**Supplied data**.
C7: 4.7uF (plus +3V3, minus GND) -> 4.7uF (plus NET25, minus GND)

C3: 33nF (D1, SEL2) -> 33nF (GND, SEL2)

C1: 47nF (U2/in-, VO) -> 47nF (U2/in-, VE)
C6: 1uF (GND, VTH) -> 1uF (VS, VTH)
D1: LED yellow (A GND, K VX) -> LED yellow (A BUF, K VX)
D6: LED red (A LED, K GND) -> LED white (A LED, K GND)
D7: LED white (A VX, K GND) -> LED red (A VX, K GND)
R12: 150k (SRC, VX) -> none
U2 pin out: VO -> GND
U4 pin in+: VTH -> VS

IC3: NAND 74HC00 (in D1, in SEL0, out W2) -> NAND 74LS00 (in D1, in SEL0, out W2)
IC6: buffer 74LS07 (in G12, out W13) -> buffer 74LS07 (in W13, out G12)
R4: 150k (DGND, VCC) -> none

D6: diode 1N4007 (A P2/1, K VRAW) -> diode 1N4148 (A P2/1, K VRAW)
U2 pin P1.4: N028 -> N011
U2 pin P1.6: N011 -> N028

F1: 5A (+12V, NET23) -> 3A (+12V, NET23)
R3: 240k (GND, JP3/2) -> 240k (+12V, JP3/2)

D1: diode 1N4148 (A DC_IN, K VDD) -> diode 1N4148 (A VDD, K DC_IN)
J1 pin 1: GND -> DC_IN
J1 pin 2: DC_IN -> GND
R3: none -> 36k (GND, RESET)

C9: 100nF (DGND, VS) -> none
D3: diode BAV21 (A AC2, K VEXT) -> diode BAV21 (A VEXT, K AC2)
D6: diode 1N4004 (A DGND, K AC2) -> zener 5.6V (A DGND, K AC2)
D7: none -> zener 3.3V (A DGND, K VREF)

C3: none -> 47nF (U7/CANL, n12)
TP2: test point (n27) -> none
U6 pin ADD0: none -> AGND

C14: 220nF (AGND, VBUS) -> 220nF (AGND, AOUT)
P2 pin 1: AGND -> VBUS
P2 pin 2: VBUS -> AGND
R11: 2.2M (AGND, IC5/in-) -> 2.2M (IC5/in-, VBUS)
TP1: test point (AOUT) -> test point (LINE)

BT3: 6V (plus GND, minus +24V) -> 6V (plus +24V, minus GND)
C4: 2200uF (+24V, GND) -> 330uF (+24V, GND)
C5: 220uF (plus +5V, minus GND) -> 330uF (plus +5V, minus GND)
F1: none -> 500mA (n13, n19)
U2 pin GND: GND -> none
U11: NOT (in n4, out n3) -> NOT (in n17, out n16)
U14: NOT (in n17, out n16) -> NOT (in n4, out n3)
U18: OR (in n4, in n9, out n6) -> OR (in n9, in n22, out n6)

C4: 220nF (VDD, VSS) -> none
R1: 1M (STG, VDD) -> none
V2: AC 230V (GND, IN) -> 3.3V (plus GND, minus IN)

**Activity**.
Your answer should consist of the material above, written out word for word.

**Exercise response**.
C7: 4.7uF (plus +3V3, minus GND) -> 4.7uF (plus NET25, minus GND)

C3: 33nF (D1, SEL2) -> 33nF (GND, SEL2)

C1: 47nF (U2/in-, VO) -> 47nF (U2/in-, VE)
C6: 1uF (GND, VTH) -> 1uF (VS, VTH)
D1: LED yellow (A GND, K VX) -> LED yellow (A BUF, K VX)
D6: LED red (A LED, K GND) -> LED white (A LED, K GND)
D7: LED white (A VX, K GND) -> LED red (A VX, K GND)
R12: 150k (SRC, VX) -> none
U2 pin out: VO -> GND
U4 pin in+: VTH -> VS

IC3: NAND 74HC00 (in D1, in SEL0, out W2) -> NAND 74LS00 (in D1, in SEL0, out W2)
IC6: buffer 74LS07 (in G12, out W13) -> buffer 74LS07 (in W13, out G12)
R4: 150k (DGND, VCC) -> none

D6: diode 1N4007 (A P2/1, K VRAW) -> diode 1N4148 (A P2/1, K VRAW)
U2 pin P1.4: N028 -> N011
U2 pin P1.6: N011 -> N028

F1: 5A (+12V, NET23) -> 3A (+12V, NET23)
R3: 240k (GND, JP3/2) -> 240k (+12V, JP3/2)

D1: diode 1N4148 (A DC_IN, K VDD) -> diode 1N4148 (A VDD, K DC_IN)
J1 pin 1: GND -> DC_IN
J1 pin 2: DC_IN -> GND
R3: none -> 36k (GND, RESET)

C9: 100nF (DGND, VS) -> none
D3: diode BAV21 (A AC2, K VEXT) -> diode BAV21 (A VEXT, K AC2)
D6: diode 1N4004 (A DGND, K AC2) -> zener 5.6V (A DGND, K AC2)
D7: none -> zener 3.3V (A DGND, K VREF)

C3: none -> 47nF (U7/CANL, n12)
TP2: test point (n27) -> none
U6 pin ADD0: none -> AGND

C14: 220nF (AGND, VBUS) -> 220nF (AGND, AOUT)
P2 pin 1: AGND -> VBUS
P2 pin 2: VBUS -> AGND
R11: 2.2M (AGND, IC5/in-) -> 2.2M (IC5/in-, VBUS)
TP1: test point (AOUT) -> test point (LINE)

BT3: 6V (plus GND, minus +24V) -> 6V (plus +24V, minus GND)
C4: 2200uF (+24V, GND) -> 330uF (+24V, GND)
C5: 220uF (plus +5V, minus GND) -> 330uF (plus +5V, minus GND)
F1: none -> 500mA (n13, n19)
U2 pin GND: GND -> none
U11: NOT (in n4, out n3) -> NOT (in n17, out n16)
U14: NOT (in n17, out n16) -> NOT (in n4, out n3)
U18: OR (in n4, in n9, out n6) -> OR (in n9, in n22, out n6)

C4: 220nF (VDD, VSS) -> none
R1: 1M (STG, VDD) -> none
V2: AC 230V (GND, IN) -> 3.3V (plus GND, minus IN)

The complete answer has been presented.